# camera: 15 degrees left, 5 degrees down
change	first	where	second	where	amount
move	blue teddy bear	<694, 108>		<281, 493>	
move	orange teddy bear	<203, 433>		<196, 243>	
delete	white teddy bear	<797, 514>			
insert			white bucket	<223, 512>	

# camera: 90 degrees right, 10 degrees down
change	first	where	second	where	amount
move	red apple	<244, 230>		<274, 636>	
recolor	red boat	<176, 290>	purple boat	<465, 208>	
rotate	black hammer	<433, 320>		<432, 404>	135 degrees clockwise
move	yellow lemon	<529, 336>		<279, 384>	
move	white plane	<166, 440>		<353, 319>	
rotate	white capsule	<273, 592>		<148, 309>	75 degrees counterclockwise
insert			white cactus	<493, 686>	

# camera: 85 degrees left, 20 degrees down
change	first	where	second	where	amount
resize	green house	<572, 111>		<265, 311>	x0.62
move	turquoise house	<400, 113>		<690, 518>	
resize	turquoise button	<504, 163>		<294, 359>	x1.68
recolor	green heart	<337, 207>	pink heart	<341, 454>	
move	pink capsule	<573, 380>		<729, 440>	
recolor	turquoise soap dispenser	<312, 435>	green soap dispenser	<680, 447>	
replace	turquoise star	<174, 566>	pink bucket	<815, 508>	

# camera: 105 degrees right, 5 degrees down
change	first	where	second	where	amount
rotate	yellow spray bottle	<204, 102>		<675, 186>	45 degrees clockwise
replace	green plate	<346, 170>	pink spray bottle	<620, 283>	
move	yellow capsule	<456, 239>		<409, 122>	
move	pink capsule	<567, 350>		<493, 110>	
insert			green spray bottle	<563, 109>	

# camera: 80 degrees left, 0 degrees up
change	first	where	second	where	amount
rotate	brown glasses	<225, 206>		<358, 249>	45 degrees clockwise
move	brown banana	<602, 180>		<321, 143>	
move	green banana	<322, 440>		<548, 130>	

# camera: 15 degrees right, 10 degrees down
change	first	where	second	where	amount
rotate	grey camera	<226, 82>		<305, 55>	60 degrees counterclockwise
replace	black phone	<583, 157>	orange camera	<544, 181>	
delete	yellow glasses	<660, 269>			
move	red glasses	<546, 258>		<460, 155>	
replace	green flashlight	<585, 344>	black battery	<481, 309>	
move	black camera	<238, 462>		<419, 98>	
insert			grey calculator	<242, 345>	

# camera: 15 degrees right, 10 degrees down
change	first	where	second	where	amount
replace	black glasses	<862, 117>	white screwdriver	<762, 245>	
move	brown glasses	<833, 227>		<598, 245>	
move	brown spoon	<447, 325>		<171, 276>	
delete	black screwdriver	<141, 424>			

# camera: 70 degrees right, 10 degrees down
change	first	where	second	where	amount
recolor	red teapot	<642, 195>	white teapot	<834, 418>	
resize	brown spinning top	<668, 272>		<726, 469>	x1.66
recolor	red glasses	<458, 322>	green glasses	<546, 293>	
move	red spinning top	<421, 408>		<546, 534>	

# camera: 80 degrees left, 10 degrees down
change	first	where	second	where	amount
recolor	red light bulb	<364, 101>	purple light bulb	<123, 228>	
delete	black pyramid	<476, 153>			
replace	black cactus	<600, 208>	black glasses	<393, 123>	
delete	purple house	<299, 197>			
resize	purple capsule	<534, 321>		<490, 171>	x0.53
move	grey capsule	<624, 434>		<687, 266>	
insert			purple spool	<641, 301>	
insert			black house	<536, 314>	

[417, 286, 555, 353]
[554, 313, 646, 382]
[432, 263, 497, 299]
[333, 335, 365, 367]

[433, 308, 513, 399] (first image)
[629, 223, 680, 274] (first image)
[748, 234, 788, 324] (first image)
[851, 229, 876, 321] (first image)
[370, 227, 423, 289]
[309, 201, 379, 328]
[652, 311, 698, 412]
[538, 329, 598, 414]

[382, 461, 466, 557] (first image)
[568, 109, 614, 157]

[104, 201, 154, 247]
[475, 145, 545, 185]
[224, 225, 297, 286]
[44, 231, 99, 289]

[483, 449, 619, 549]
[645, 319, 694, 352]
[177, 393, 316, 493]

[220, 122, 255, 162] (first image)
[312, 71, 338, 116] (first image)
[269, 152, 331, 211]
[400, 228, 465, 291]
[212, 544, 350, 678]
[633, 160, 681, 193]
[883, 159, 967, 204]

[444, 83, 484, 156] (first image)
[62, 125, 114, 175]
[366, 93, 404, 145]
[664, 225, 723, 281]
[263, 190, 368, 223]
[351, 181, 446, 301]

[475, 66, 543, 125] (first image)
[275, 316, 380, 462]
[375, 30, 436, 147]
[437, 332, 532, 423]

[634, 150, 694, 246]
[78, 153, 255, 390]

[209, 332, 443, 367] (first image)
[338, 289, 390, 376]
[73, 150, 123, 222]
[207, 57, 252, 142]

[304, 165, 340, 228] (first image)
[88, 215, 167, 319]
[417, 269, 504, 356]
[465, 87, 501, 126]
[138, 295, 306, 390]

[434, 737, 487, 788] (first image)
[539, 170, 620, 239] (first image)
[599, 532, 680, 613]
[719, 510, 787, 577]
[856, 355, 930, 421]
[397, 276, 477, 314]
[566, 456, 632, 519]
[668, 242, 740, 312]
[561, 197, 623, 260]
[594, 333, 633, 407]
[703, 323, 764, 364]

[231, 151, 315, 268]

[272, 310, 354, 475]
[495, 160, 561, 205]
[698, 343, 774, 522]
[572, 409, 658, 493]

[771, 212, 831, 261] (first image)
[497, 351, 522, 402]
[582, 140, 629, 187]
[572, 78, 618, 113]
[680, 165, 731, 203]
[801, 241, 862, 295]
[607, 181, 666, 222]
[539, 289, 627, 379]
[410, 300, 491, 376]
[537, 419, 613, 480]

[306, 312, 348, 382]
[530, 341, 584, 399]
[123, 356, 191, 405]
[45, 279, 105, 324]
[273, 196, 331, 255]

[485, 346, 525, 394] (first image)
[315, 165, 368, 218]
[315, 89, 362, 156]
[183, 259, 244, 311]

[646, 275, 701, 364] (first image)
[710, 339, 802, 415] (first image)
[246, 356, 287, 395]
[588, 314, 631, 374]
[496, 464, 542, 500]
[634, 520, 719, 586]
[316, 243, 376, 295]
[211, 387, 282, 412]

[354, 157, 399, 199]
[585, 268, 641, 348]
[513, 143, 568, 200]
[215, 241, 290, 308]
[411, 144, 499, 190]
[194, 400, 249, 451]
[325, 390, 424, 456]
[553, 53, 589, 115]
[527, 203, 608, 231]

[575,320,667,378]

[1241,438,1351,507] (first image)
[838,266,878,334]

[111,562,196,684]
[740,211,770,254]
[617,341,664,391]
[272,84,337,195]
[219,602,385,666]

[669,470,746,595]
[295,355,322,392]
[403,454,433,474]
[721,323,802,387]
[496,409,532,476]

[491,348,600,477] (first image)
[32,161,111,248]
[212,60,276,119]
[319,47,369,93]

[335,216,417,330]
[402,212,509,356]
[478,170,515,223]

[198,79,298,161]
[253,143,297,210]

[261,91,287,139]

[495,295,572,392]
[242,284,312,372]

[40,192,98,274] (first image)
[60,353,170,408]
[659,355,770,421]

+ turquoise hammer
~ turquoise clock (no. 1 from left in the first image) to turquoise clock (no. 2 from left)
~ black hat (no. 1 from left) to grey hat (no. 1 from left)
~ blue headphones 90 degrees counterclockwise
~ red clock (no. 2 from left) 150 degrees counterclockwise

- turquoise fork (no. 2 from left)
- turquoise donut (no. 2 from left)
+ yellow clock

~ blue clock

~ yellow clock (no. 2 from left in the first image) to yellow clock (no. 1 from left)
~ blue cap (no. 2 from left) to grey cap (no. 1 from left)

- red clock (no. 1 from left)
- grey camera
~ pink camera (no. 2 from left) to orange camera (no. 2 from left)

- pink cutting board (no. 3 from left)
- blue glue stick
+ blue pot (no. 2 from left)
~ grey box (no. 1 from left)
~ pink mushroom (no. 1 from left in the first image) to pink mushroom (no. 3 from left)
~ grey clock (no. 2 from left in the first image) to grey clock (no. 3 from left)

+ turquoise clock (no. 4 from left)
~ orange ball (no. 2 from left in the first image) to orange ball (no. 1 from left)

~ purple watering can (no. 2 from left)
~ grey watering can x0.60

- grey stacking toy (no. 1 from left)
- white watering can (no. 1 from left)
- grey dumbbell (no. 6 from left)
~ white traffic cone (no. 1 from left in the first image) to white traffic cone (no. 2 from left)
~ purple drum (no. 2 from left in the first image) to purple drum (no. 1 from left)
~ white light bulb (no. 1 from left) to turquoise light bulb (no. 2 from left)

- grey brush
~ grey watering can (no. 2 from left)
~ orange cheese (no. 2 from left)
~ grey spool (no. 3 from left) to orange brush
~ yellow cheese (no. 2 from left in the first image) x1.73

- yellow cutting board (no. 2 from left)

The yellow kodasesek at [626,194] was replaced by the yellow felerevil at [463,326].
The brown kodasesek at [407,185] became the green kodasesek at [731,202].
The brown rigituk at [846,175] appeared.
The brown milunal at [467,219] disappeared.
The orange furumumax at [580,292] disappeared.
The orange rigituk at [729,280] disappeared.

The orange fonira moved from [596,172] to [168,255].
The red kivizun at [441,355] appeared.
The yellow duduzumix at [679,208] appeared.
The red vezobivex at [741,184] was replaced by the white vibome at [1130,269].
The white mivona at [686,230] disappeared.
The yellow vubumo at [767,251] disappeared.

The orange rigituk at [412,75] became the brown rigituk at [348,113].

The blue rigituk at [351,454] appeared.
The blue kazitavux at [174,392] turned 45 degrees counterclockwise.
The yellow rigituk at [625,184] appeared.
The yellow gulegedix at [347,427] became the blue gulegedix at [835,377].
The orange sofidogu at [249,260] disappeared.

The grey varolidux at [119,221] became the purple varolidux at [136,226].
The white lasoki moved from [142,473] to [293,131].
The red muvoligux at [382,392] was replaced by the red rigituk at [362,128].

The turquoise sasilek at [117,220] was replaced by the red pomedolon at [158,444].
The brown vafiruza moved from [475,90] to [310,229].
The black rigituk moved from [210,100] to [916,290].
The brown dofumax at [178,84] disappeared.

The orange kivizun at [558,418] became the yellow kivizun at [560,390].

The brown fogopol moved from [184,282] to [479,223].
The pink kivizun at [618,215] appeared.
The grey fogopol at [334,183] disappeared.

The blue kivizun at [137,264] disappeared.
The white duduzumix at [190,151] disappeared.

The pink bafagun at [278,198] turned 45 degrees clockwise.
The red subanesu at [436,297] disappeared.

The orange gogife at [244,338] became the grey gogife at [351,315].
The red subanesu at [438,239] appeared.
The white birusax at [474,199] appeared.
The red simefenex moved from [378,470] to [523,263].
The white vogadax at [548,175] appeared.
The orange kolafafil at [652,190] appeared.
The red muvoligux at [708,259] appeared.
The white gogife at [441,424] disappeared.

########################################

◆ WORK INSTRUCTIONS ◆
Could you work out how many lines in the records include "bear"? Answer with the number only.

◆ SOLUTION TO THIS PROBLEM ◆
3